== Records shown ==
---*---

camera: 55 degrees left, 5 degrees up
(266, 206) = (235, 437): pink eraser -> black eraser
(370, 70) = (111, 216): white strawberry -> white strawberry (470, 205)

---*---

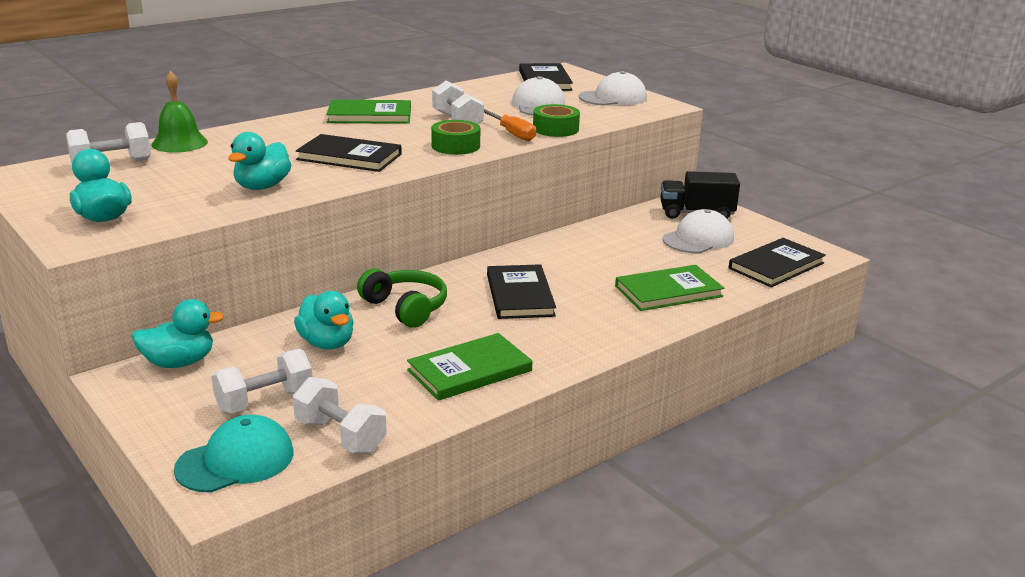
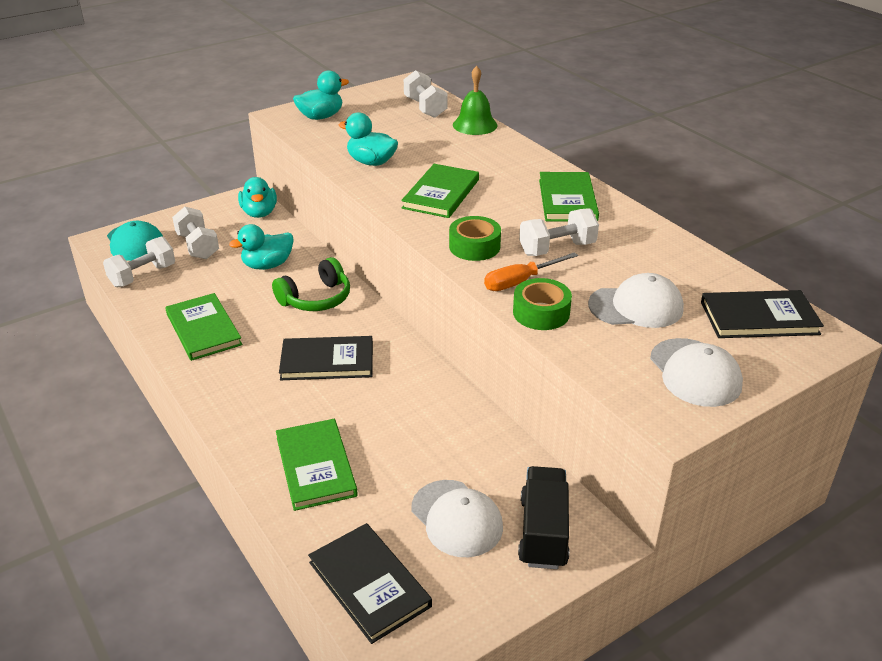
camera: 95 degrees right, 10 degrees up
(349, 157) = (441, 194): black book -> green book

---*---

== Exercise brief ==
Look through the entries above; copy every line holding the string "camera".

== Task solution ==
camera: 55 degrees left, 5 degrees up
camera: 95 degrees right, 10 degrees up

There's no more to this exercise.